=== Task requirements ===
Everything from the line with "yellow 1x1 brick" through the final line below should be copied out exactly, and nothing else should appear.

=== Record set ===

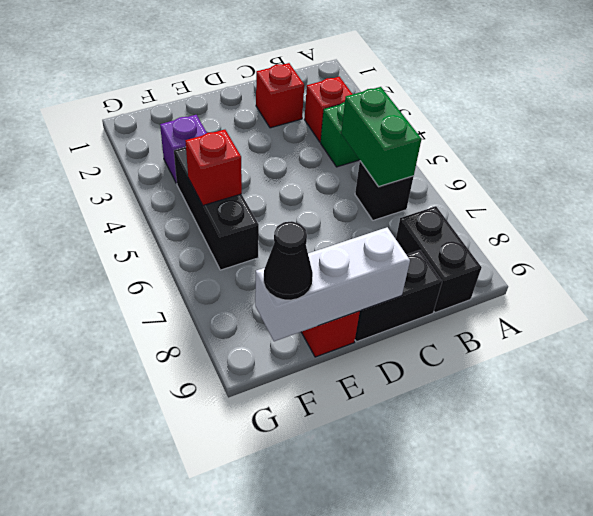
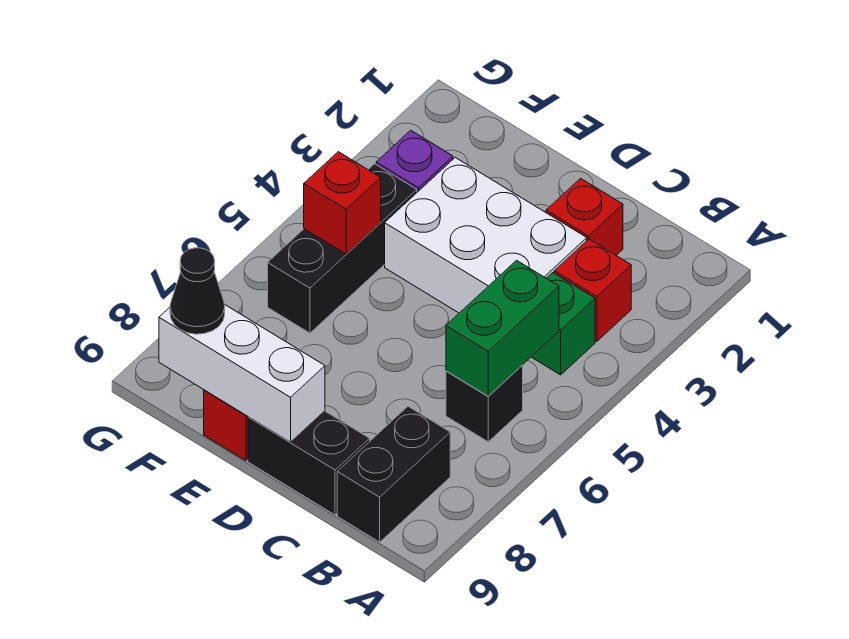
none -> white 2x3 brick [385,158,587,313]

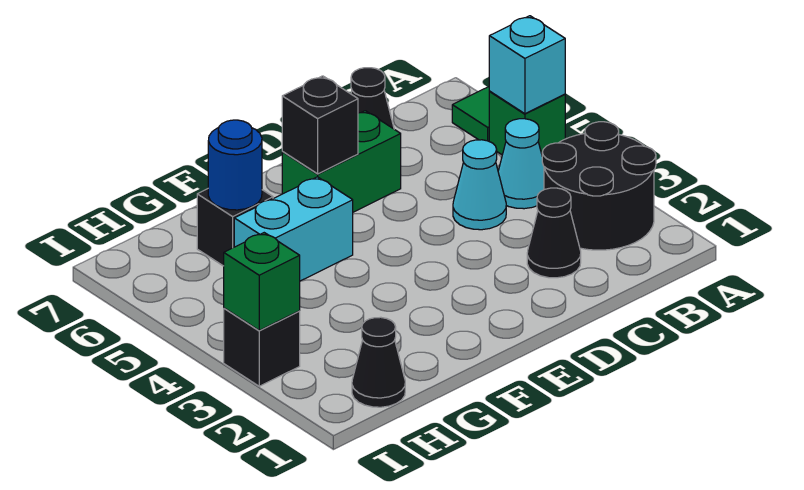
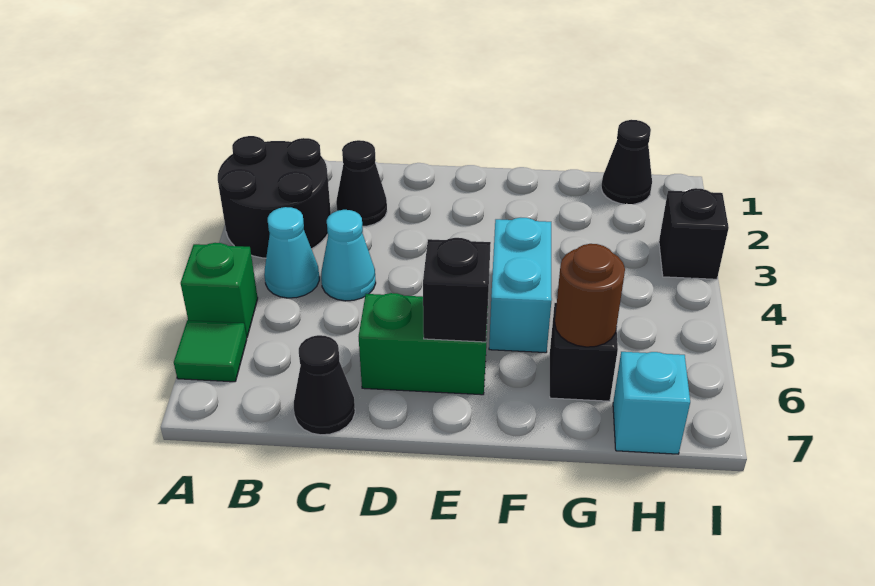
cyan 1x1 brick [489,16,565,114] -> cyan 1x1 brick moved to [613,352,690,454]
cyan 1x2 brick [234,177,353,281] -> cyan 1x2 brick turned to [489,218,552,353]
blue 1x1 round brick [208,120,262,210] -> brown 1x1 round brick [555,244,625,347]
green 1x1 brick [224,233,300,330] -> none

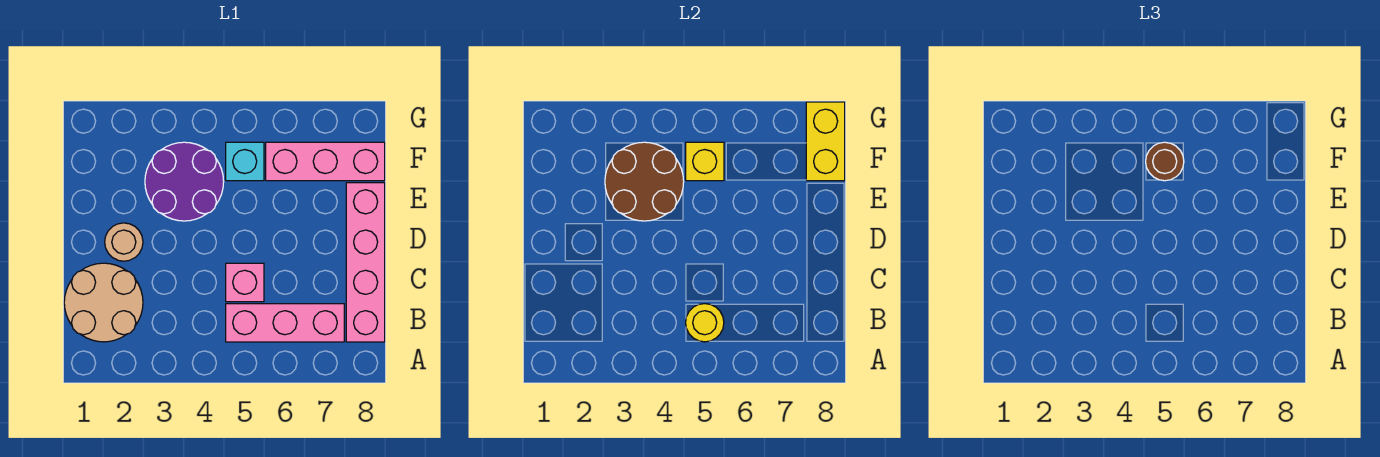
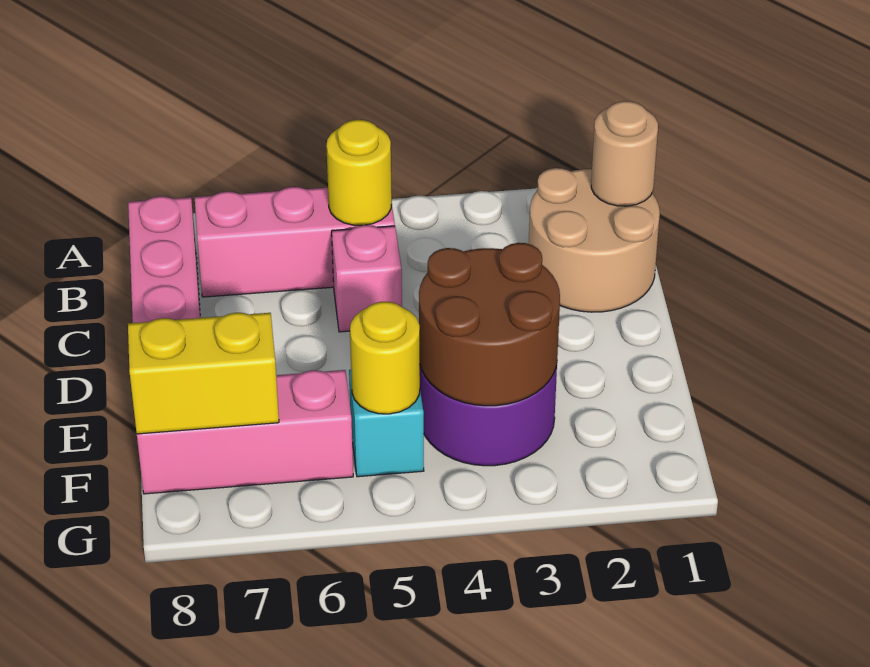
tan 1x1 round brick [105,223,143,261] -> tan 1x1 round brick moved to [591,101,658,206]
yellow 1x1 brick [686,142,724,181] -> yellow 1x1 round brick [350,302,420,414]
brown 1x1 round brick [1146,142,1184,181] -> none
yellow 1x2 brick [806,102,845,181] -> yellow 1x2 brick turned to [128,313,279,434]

=== Written solution ===
yellow 1x1 brick [686,142,724,181] -> yellow 1x1 round brick [350,302,420,414]
brown 1x1 round brick [1146,142,1184,181] -> none
yellow 1x2 brick [806,102,845,181] -> yellow 1x2 brick turned to [128,313,279,434]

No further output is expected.